* _ASSIGNMENT_: Drop the images. Copy every line below character for character.
### MATERIAL SHOWN
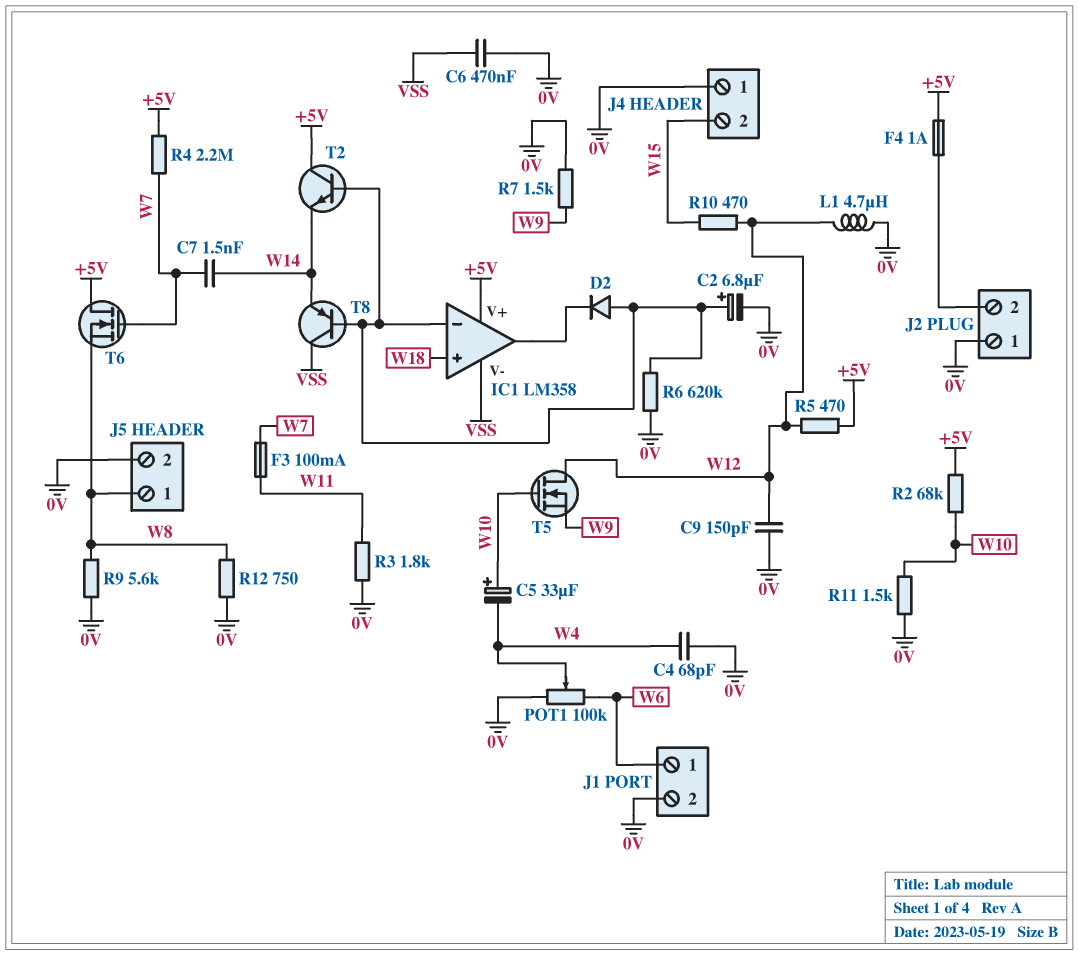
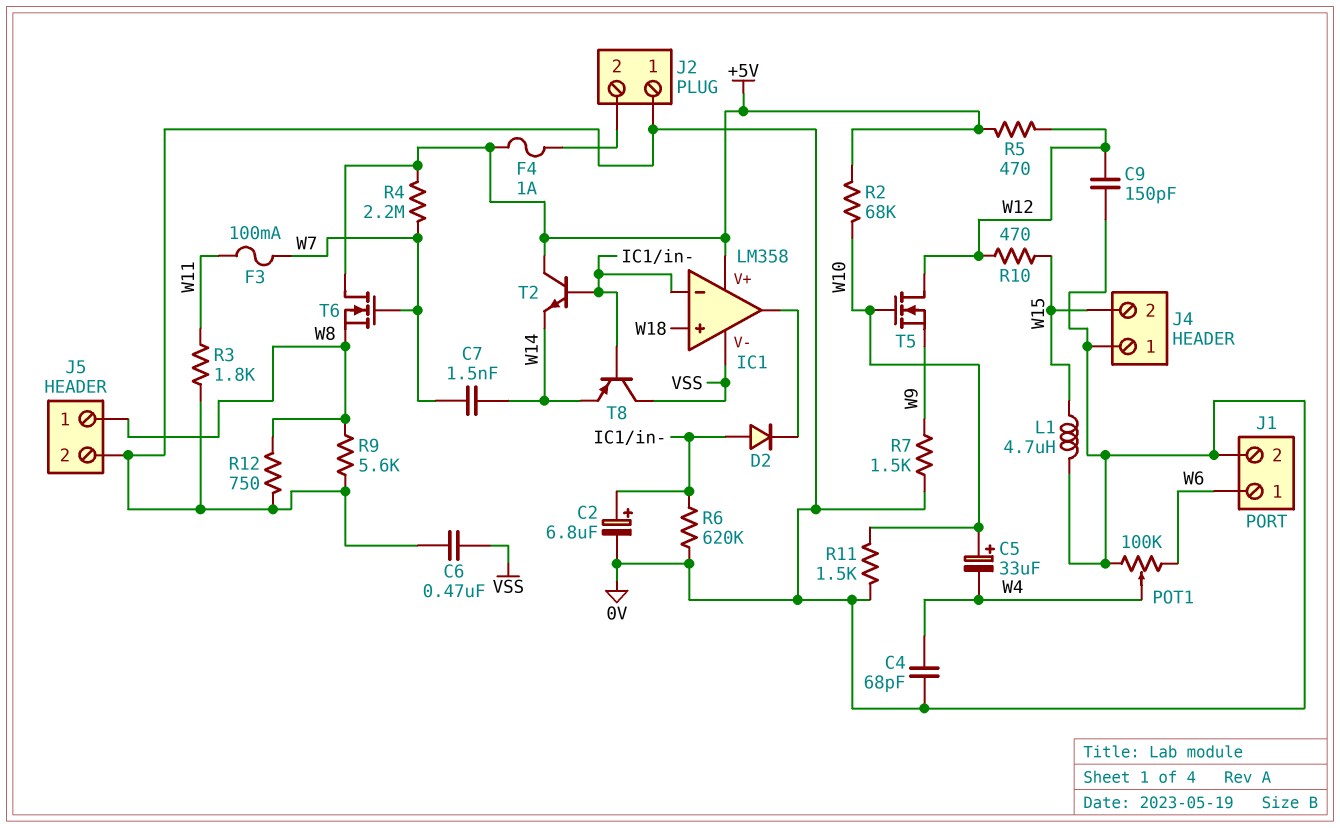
L1: 4.7uH (0V, W12) -> 4.7uH (0V, W15)

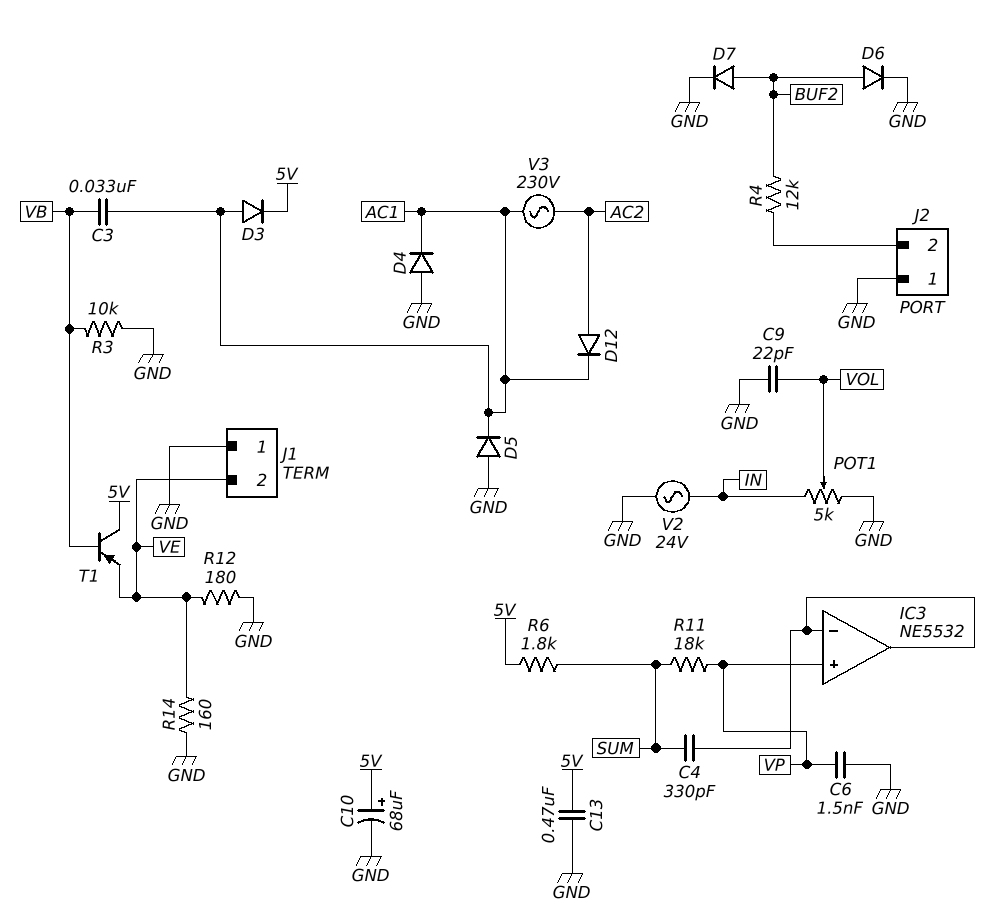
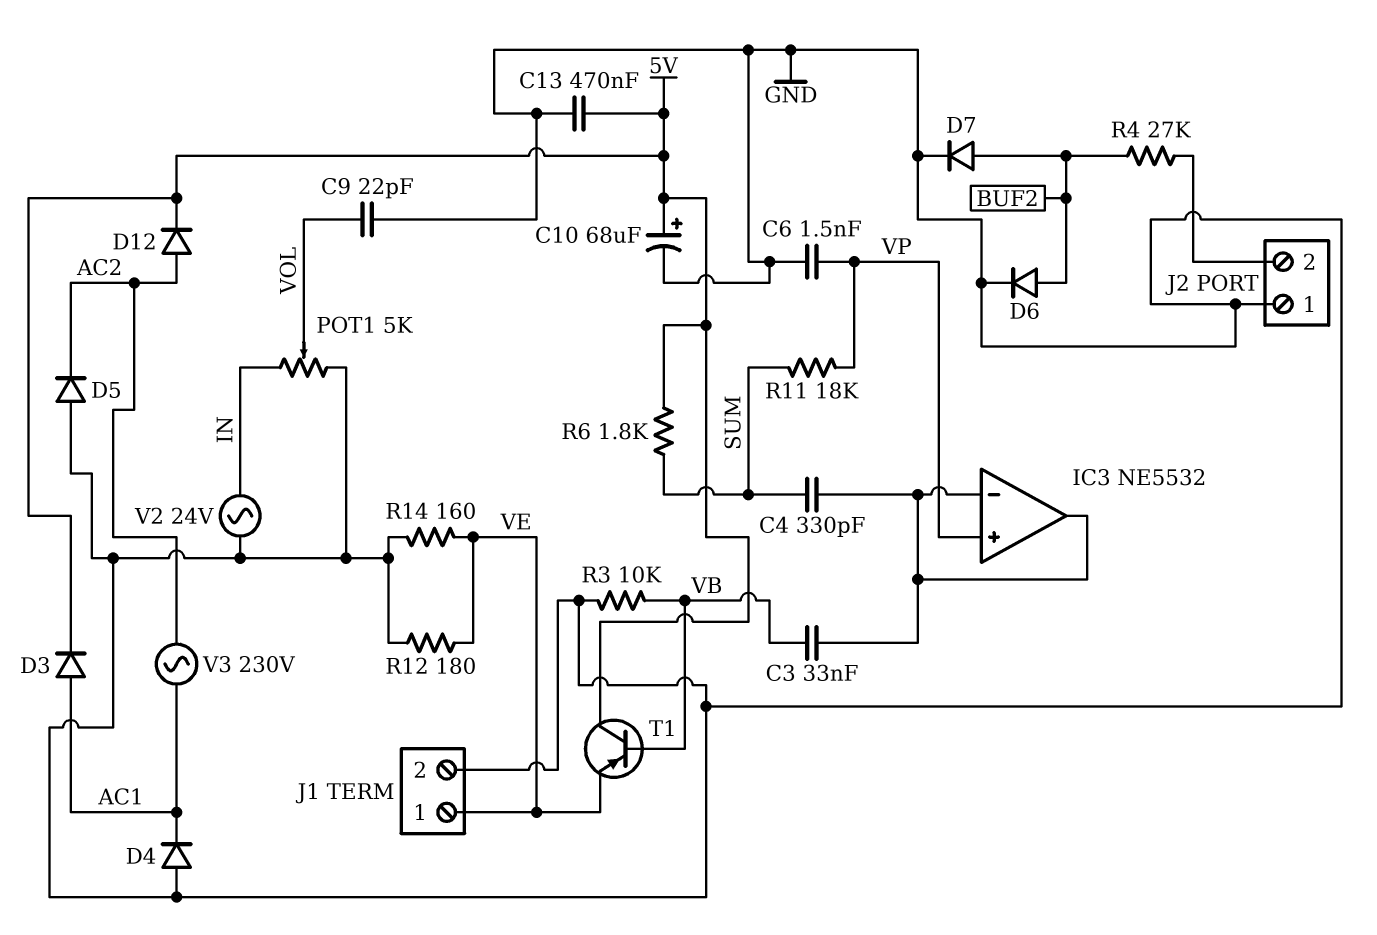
C3: 33nF (AC1, VB) -> 33nF (IC3/in-, VB)
D5: diode (A GND, K AC1) -> diode (A GND, K AC2)
D12: diode (A AC2, K AC1) -> diode (A AC2, K 5V)
J1 pin 1: GND -> VE
J1 pin 2: VE -> GND
R4: 12k (BUF2, J2/2) -> 27k (BUF2, J2/2)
######
* _RESULT_:
L1: 4.7uH (0V, W12) -> 4.7uH (0V, W15)

C3: 33nF (AC1, VB) -> 33nF (IC3/in-, VB)
D5: diode (A GND, K AC1) -> diode (A GND, K AC2)
D12: diode (A AC2, K AC1) -> diode (A AC2, K 5V)
J1 pin 1: GND -> VE
J1 pin 2: VE -> GND
R4: 12k (BUF2, J2/2) -> 27k (BUF2, J2/2)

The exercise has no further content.